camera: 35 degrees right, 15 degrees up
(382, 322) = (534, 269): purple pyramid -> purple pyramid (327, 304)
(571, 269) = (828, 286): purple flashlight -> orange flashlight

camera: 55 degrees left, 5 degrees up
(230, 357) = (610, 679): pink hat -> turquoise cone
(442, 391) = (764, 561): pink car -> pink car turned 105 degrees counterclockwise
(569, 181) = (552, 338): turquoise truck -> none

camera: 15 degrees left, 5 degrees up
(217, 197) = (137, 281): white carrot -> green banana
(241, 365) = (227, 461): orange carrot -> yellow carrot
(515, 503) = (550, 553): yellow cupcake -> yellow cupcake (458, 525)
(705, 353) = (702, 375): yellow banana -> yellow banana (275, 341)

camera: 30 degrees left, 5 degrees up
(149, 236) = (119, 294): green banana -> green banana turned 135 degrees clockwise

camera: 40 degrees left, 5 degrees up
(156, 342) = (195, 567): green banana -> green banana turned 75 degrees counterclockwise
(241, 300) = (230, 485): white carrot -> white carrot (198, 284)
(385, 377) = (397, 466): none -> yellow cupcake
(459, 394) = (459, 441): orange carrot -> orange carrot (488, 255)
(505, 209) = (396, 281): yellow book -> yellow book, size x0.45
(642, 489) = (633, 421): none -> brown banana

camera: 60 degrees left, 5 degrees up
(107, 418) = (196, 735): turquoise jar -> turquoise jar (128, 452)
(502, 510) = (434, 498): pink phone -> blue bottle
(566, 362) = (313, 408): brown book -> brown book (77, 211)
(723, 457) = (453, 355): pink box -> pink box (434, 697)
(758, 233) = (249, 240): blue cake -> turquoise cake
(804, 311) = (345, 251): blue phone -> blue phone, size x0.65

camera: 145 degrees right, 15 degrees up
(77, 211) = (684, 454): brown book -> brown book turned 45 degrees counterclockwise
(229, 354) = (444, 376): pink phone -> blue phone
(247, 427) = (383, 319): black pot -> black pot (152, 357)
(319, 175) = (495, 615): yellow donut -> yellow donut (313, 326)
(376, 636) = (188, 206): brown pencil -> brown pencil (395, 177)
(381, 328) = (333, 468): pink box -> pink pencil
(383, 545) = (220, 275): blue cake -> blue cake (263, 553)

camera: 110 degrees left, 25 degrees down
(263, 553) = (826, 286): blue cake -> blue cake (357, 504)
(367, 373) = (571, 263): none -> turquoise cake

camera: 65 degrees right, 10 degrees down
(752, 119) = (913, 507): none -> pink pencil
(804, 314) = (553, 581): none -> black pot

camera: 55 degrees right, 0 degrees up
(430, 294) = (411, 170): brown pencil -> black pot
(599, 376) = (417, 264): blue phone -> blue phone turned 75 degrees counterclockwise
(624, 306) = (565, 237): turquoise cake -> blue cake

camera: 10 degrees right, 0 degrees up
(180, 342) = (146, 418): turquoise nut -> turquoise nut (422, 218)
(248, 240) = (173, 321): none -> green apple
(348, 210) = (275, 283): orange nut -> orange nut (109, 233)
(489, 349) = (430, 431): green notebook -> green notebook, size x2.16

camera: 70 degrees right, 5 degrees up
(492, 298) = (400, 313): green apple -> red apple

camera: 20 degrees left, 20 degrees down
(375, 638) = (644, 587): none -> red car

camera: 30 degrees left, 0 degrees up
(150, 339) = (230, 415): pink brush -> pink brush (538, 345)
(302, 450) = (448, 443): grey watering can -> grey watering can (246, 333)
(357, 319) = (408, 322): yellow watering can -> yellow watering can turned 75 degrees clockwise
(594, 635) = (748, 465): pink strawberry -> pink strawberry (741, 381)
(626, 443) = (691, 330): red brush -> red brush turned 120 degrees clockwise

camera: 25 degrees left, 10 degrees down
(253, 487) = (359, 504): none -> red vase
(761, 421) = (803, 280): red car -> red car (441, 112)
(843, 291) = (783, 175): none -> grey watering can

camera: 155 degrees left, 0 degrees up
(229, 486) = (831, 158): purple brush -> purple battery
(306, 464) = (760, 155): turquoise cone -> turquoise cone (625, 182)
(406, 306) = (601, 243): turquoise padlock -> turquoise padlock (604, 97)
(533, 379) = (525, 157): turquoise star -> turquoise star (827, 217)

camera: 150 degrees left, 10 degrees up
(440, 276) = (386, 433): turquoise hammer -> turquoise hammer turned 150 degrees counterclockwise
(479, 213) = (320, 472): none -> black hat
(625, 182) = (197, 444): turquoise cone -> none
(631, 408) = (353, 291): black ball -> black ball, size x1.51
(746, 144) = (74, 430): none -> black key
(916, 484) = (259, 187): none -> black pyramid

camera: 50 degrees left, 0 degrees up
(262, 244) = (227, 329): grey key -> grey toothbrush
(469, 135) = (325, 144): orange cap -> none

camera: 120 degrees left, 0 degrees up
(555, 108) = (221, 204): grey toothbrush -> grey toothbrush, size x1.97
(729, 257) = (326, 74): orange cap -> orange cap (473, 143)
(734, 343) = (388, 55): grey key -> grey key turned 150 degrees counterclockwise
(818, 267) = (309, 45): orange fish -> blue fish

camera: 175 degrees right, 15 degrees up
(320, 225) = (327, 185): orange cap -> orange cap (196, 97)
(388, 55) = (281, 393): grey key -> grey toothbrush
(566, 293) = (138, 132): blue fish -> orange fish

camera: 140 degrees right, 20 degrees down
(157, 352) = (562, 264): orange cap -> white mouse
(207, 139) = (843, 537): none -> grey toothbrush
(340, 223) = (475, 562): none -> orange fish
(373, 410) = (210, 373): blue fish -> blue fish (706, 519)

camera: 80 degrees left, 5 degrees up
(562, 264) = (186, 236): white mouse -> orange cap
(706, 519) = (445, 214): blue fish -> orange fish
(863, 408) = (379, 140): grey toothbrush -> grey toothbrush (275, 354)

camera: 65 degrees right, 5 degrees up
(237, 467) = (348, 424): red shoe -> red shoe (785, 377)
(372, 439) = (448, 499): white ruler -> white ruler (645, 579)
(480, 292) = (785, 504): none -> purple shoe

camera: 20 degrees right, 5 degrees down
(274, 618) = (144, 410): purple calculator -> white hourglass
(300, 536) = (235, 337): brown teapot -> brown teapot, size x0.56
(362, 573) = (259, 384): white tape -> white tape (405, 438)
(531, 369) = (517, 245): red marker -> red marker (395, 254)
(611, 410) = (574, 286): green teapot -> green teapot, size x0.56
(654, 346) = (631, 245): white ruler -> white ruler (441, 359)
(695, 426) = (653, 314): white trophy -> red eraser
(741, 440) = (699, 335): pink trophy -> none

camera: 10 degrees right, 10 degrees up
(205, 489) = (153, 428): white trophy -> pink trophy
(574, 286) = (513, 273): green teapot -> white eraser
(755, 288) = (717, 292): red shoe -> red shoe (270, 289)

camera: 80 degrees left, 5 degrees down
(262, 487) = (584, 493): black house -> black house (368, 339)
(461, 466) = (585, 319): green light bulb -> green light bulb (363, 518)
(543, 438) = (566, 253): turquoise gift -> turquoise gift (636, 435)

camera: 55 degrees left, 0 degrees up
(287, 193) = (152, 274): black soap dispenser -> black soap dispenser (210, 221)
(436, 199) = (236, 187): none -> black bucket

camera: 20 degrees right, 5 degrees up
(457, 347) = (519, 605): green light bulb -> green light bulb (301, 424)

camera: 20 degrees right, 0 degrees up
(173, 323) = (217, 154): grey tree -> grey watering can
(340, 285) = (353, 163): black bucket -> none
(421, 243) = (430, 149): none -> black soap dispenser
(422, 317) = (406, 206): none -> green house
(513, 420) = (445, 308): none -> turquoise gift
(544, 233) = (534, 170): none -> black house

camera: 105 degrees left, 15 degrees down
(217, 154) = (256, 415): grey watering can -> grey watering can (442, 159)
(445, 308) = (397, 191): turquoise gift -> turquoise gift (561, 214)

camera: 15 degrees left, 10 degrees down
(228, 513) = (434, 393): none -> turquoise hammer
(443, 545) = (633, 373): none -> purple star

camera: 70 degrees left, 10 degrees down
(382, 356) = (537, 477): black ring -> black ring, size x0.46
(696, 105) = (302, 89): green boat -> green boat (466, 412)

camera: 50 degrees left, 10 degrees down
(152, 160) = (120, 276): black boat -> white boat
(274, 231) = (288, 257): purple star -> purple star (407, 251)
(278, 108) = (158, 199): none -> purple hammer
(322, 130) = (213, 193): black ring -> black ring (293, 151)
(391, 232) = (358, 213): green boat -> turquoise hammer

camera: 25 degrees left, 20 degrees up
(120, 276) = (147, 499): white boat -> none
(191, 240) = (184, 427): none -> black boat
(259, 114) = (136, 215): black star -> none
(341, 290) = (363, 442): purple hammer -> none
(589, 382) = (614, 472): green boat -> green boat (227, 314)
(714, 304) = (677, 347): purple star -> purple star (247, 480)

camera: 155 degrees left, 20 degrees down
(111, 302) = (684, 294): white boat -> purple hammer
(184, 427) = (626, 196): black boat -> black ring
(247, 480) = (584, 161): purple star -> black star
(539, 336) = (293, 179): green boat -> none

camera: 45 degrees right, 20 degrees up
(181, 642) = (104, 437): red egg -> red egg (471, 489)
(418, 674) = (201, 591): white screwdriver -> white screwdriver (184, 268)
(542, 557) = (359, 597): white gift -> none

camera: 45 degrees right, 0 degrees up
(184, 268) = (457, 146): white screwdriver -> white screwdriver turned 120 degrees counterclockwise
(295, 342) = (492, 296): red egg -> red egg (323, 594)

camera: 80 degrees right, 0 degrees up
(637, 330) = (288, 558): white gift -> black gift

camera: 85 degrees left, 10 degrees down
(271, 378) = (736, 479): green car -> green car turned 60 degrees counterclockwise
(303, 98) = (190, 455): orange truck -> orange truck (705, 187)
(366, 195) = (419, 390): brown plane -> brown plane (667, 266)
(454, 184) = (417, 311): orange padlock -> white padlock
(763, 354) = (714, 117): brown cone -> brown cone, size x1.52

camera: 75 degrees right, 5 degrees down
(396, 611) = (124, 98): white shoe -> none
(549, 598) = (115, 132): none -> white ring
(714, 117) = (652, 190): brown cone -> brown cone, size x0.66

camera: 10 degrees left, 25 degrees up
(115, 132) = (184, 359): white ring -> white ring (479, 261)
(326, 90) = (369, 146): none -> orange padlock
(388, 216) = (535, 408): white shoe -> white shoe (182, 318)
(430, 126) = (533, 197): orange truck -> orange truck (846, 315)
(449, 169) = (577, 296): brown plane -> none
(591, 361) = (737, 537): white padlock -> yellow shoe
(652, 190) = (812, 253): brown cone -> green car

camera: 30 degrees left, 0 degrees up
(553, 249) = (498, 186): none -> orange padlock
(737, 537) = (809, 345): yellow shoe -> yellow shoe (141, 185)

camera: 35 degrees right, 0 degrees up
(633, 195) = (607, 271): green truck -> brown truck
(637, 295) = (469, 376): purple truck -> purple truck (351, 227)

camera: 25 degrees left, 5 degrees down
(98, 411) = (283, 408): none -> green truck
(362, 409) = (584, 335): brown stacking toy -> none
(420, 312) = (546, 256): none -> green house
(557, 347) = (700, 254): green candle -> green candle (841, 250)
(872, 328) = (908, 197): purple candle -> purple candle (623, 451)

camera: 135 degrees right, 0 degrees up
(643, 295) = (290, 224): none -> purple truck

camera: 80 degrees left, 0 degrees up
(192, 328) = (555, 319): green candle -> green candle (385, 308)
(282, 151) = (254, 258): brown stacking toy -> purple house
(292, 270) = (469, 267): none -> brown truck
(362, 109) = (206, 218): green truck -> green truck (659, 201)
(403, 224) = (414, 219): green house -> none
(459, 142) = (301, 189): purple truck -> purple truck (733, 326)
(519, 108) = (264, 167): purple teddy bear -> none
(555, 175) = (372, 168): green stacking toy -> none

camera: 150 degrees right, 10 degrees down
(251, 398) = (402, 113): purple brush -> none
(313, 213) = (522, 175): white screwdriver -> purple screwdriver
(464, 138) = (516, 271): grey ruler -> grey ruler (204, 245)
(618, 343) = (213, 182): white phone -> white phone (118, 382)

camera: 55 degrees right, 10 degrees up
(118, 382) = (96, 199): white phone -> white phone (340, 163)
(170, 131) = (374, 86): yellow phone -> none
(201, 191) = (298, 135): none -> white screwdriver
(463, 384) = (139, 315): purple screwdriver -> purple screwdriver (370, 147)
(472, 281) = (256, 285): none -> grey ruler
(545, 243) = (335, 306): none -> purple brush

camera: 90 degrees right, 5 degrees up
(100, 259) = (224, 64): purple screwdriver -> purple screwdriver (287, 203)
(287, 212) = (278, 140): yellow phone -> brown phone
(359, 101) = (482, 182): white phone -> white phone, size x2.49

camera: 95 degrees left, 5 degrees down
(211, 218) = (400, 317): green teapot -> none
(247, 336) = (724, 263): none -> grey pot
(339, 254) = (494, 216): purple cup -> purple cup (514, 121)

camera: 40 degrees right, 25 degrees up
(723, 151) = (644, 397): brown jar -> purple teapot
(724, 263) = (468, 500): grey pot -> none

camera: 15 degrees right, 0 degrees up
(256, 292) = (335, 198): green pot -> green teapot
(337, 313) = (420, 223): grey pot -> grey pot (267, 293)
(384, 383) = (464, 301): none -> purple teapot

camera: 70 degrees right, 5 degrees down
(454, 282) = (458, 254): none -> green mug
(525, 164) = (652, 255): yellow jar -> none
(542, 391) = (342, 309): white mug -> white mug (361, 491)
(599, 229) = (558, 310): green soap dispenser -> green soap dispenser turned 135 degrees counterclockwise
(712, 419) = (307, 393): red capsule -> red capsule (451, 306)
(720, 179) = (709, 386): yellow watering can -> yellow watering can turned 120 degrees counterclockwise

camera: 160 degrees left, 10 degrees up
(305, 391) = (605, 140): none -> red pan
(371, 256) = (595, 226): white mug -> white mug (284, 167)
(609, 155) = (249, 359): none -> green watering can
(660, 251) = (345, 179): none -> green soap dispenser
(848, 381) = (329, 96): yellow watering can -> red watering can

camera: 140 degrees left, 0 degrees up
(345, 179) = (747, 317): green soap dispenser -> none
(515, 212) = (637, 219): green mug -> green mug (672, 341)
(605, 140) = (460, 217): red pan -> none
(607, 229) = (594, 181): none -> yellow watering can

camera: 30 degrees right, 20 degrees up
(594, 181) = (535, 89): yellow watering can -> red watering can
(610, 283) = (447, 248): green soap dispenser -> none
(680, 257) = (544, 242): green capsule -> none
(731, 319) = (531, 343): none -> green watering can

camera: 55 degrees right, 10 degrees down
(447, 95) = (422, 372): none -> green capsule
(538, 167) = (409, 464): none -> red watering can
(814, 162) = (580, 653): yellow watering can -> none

## What to work on:
Within the material above, the line with "(362, 409) = (584, 335): brown" opens the range and the line with "(170, 131) = (374, 86): yellow phone -> none" closes it; reproduce that range word for word.

## Task output:
(362, 409) = (584, 335): brown stacking toy -> none
(420, 312) = (546, 256): none -> green house
(557, 347) = (700, 254): green candle -> green candle (841, 250)
(872, 328) = (908, 197): purple candle -> purple candle (623, 451)

camera: 135 degrees right, 0 degrees up
(643, 295) = (290, 224): none -> purple truck

camera: 80 degrees left, 0 degrees up
(192, 328) = (555, 319): green candle -> green candle (385, 308)
(282, 151) = (254, 258): brown stacking toy -> purple house
(292, 270) = (469, 267): none -> brown truck
(362, 109) = (206, 218): green truck -> green truck (659, 201)
(403, 224) = (414, 219): green house -> none
(459, 142) = (301, 189): purple truck -> purple truck (733, 326)
(519, 108) = (264, 167): purple teddy bear -> none
(555, 175) = (372, 168): green stacking toy -> none

camera: 150 degrees right, 10 degrees down
(251, 398) = (402, 113): purple brush -> none
(313, 213) = (522, 175): white screwdriver -> purple screwdriver
(464, 138) = (516, 271): grey ruler -> grey ruler (204, 245)
(618, 343) = (213, 182): white phone -> white phone (118, 382)

camera: 55 degrees right, 10 degrees up
(118, 382) = (96, 199): white phone -> white phone (340, 163)
(170, 131) = (374, 86): yellow phone -> none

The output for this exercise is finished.